* [EXERCISE OBJECTIVE]:
Please copy each line of the data that includes the string "black".

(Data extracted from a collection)

━━━━

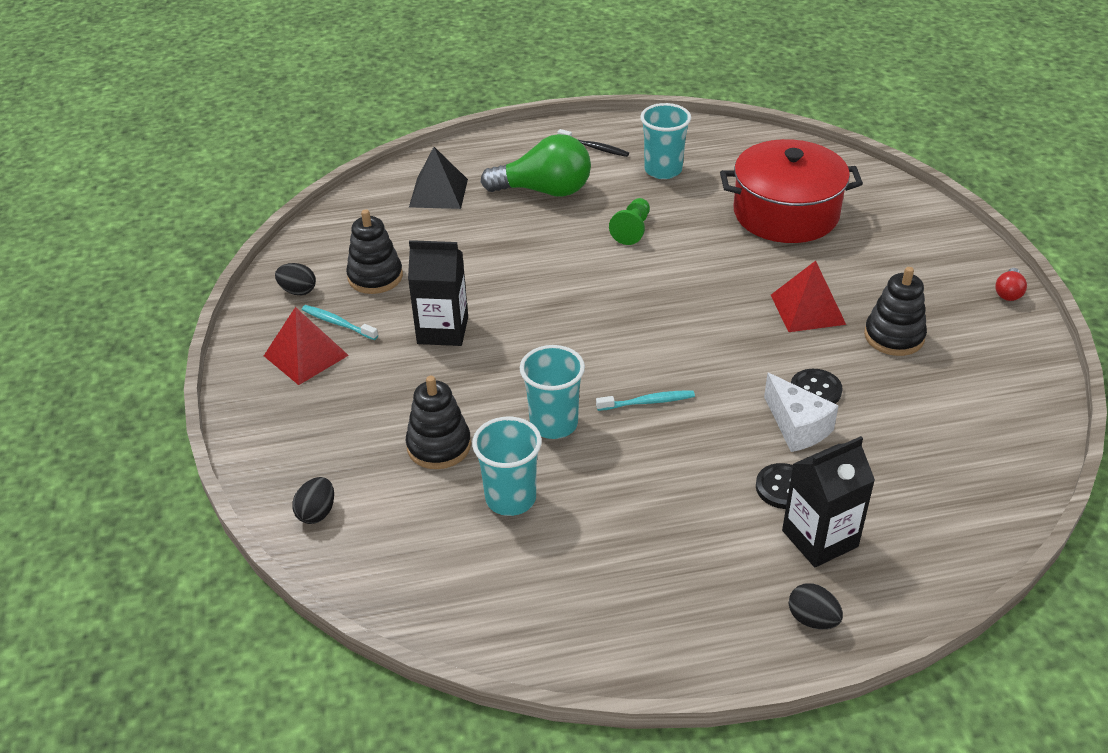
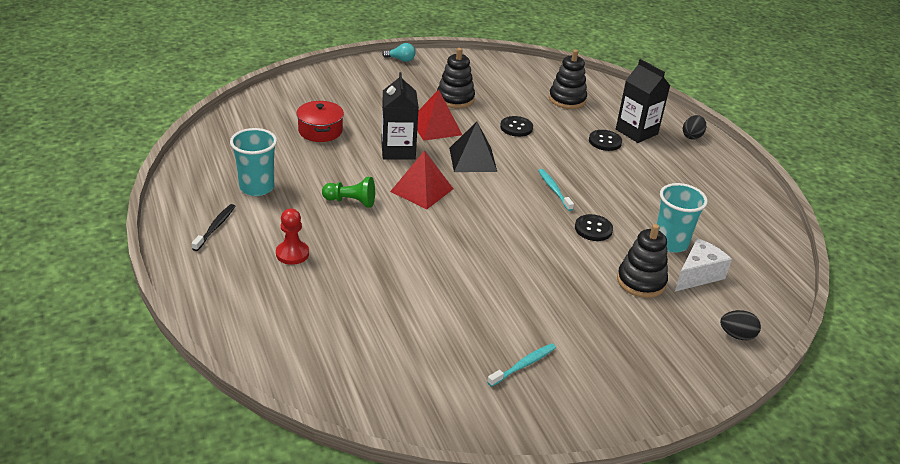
camera: 105 degrees left, 5 degrees down
red pyramid [264,307,349,385] -> red pyramid moved to [390,150,453,209]
black egg [275,263,316,295] -> none
turquoise toothbrush [302,305,378,340] -> turquoise toothbrush turned 150 degrees counterclockwise [487,343,556,387]
black stacking toy [346,209,403,294] -> black stacking toy moved to [549,49,587,109]
black carton [408,240,468,346] -> black carton moved to [381,72,419,160]
black pyramid [409,147,468,209] -> black pyramid moved to [449,122,497,172]
green light bulb [481,134,591,197] -> red pawn [276,208,309,265]
turquoise cup [520,345,585,439] -> black button [575,214,613,241]
red pot [720,139,863,243] -> red pot [296,101,344,142], size x0.53
white cheese [764,373,839,452] -> white cheese moved to [675,238,732,291]
red light bulb [995,268,1027,301] -> turquoise light bulb [382,43,415,62]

━━━━

* [RESULT OF THE TASK]:
black egg [275,263,316,295] -> none
black stacking toy [346,209,403,294] -> black stacking toy moved to [549,49,587,109]
black carton [408,240,468,346] -> black carton moved to [381,72,419,160]
black pyramid [409,147,468,209] -> black pyramid moved to [449,122,497,172]
turquoise cup [520,345,585,439] -> black button [575,214,613,241]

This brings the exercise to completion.